**Required work**
Write out exactly the lines below from the one containing "blue brush: 4 -> 3" to the last, both ends kept, and nothing more; skip all pictures.

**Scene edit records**
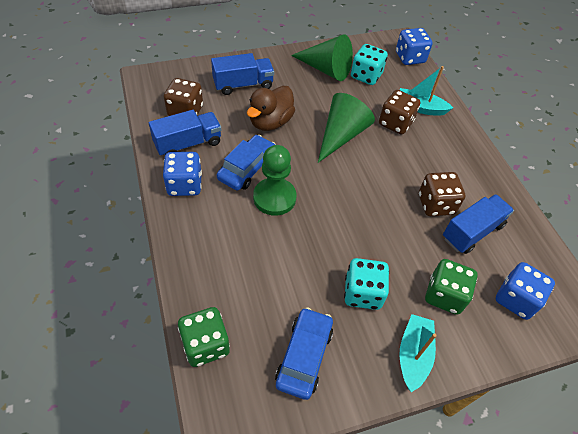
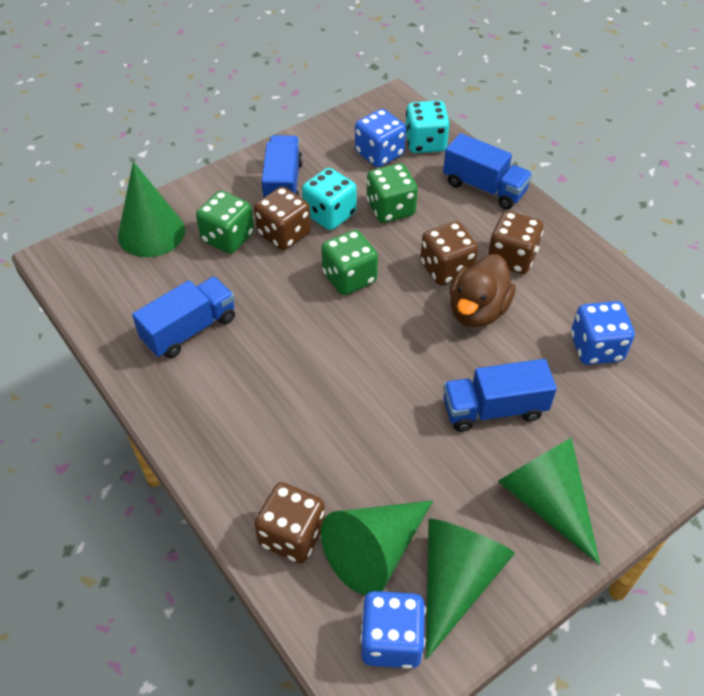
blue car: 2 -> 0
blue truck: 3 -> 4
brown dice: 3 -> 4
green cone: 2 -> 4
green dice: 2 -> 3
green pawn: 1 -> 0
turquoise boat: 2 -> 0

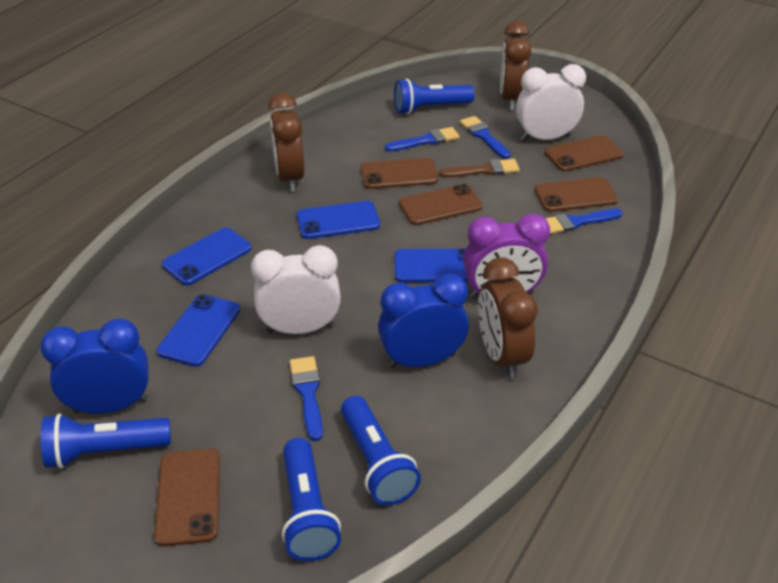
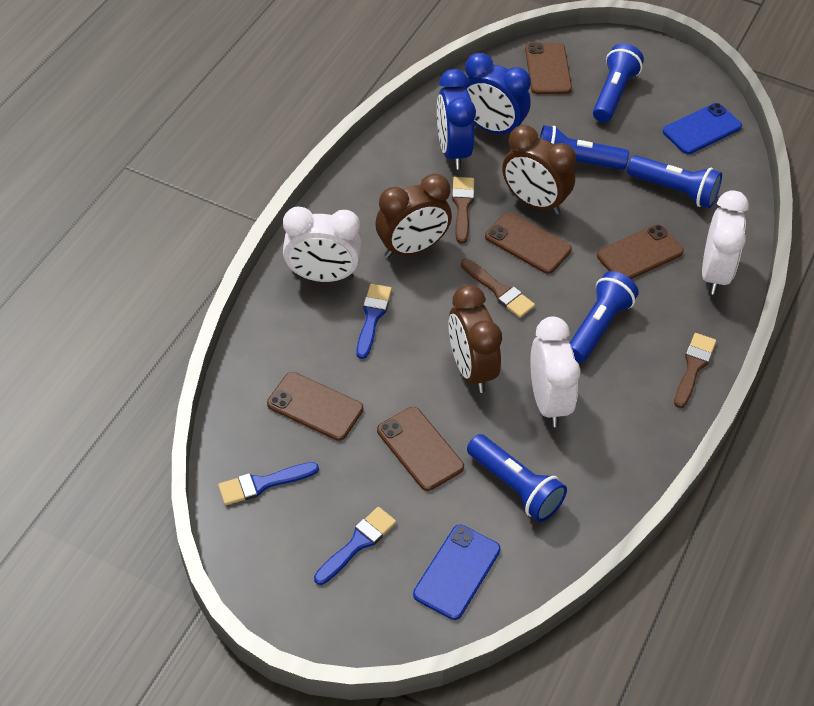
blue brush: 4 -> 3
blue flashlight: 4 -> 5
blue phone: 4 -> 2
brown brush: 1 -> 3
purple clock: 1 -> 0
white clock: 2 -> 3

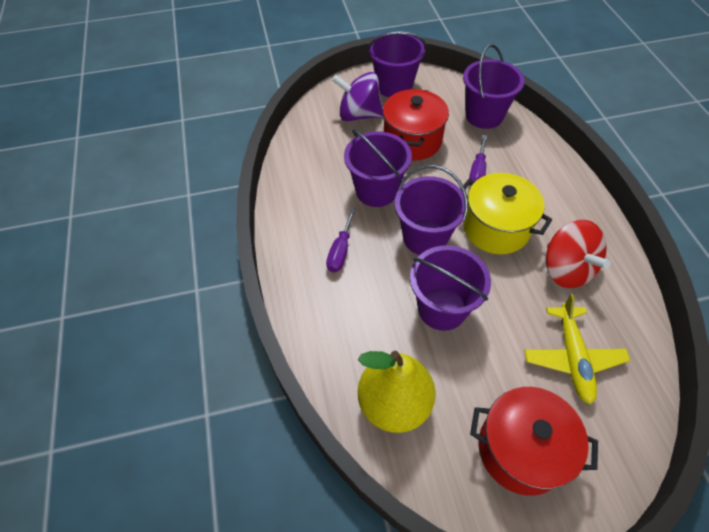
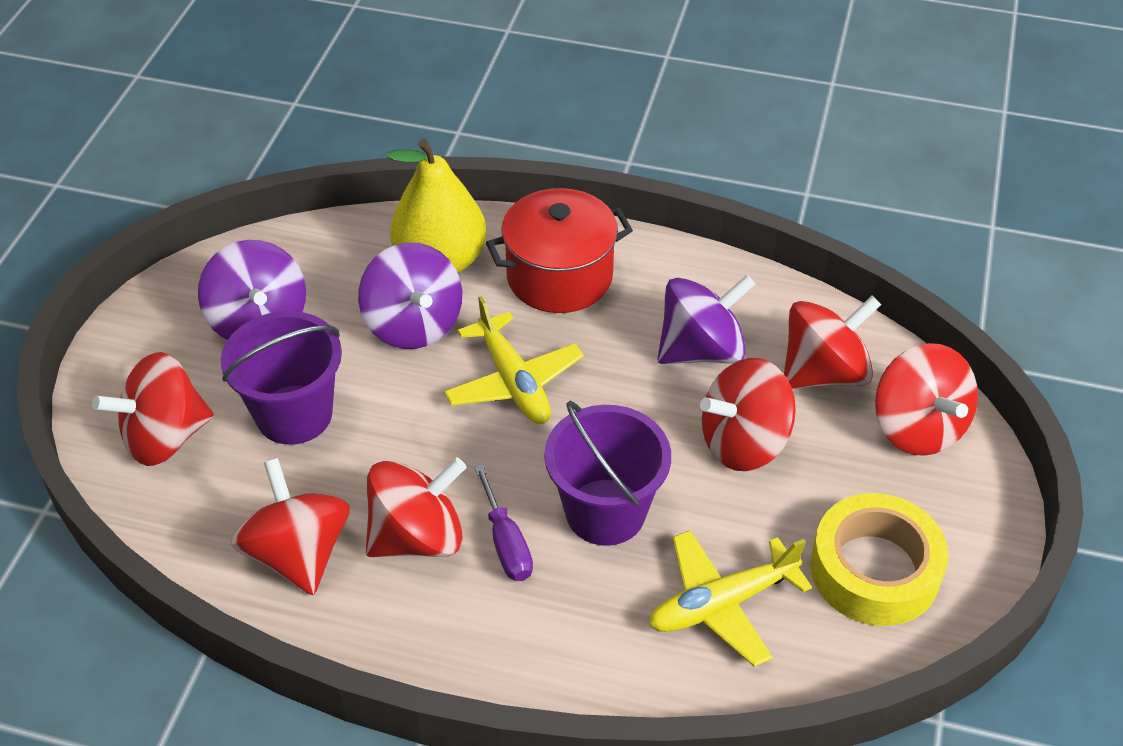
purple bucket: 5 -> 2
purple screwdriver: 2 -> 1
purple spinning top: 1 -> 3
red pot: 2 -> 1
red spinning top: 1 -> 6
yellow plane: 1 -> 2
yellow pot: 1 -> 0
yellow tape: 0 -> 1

**Task solution**
blue brush: 4 -> 3
blue flashlight: 4 -> 5
blue phone: 4 -> 2
brown brush: 1 -> 3
purple clock: 1 -> 0
white clock: 2 -> 3

purple bucket: 5 -> 2
purple screwdriver: 2 -> 1
purple spinning top: 1 -> 3
red pot: 2 -> 1
red spinning top: 1 -> 6
yellow plane: 1 -> 2
yellow pot: 1 -> 0
yellow tape: 0 -> 1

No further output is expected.